RECORDED INFORMATION:
#####
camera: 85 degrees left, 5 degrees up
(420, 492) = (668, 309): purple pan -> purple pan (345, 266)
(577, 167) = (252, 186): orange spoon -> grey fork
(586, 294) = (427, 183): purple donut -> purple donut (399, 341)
#####
For every line of the material that holds the word "purple", make a copy.

(420, 492) = (668, 309): purple pan -> purple pan (345, 266)
(586, 294) = (427, 183): purple donut -> purple donut (399, 341)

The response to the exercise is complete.